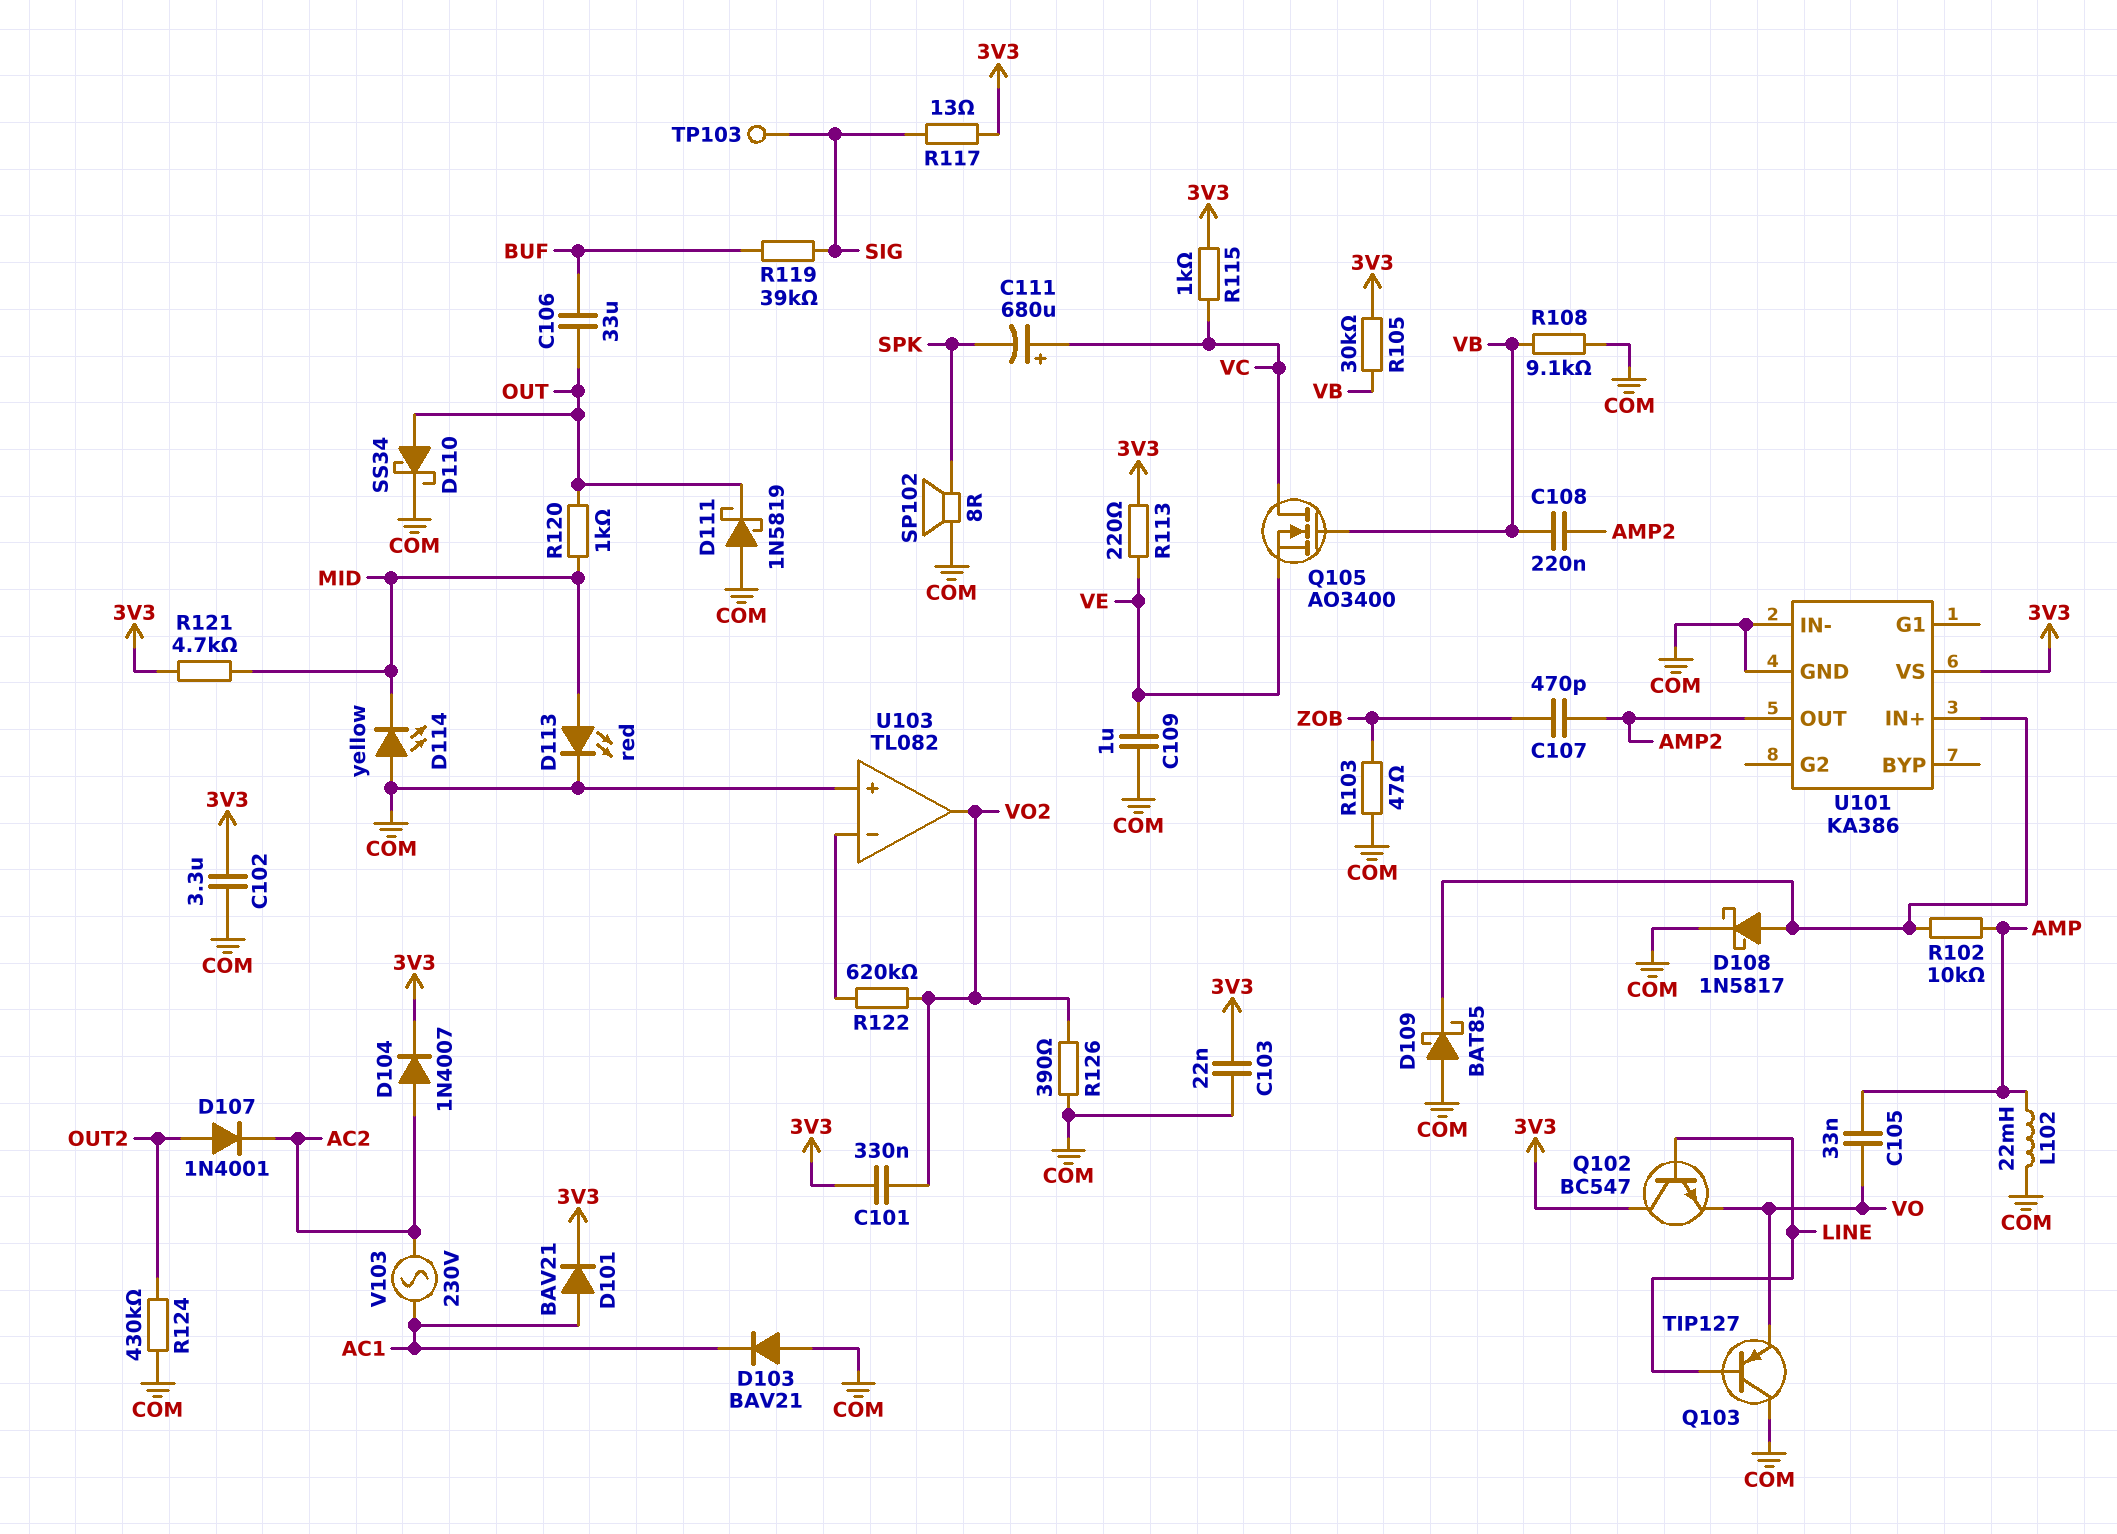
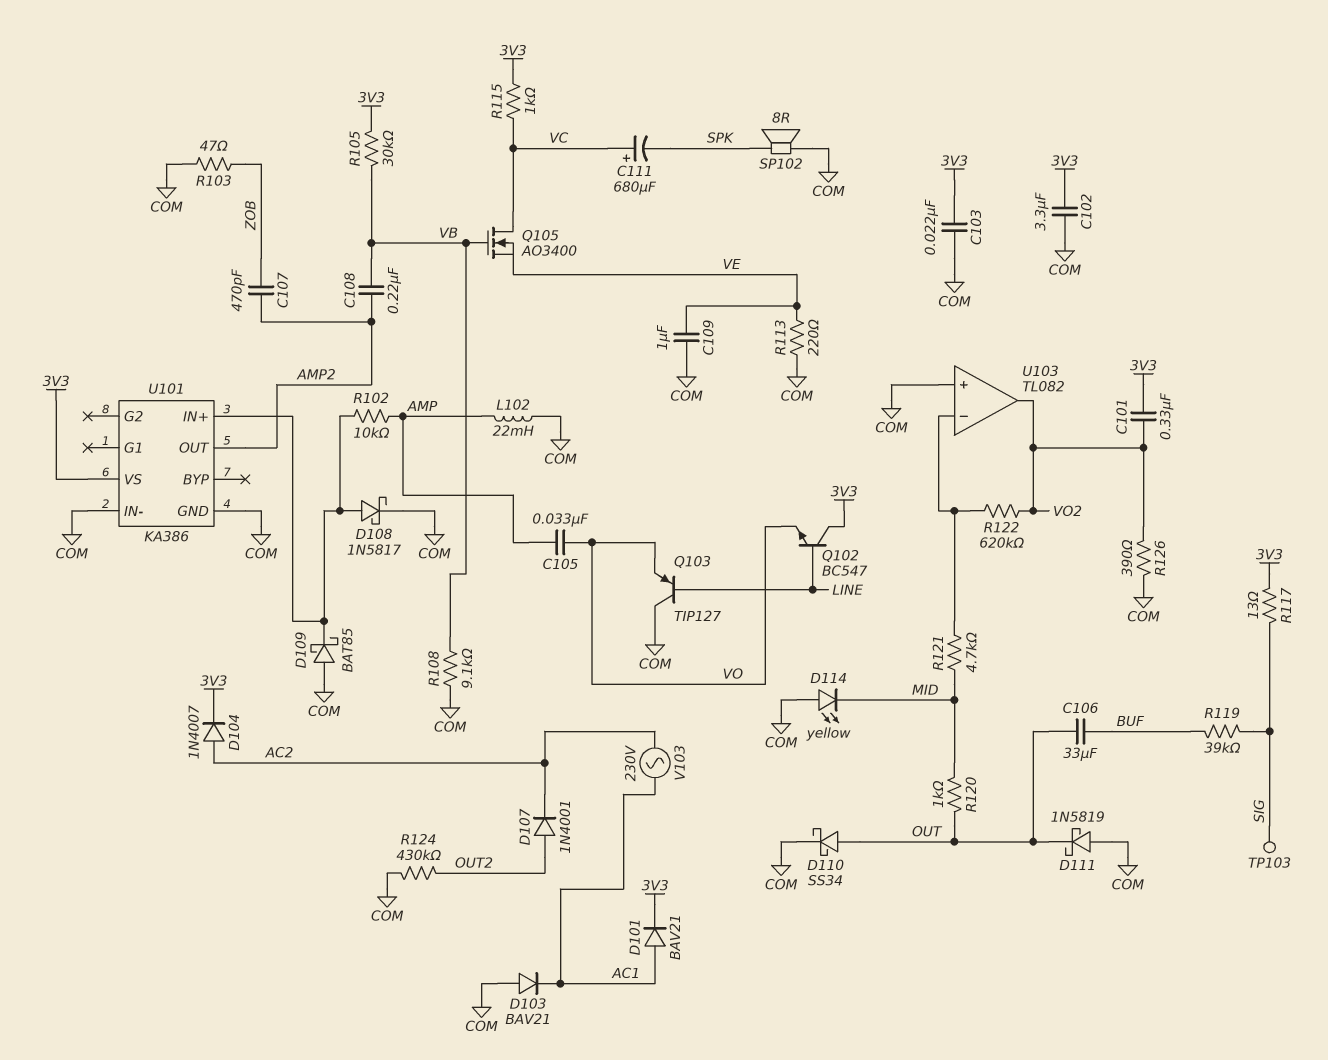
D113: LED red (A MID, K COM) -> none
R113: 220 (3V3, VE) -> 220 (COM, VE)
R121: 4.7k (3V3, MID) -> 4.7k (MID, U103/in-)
...
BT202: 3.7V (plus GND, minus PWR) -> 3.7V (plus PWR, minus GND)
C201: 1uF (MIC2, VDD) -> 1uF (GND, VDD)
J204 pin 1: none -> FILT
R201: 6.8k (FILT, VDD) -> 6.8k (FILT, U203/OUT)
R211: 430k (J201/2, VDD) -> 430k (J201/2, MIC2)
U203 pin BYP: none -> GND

[What needs to be done]:
Look through the records and gather every line containing "none".

[Exercise result]:
D113: LED red (A MID, K COM) -> none
J204 pin 1: none -> FILT
U203 pin BYP: none -> GND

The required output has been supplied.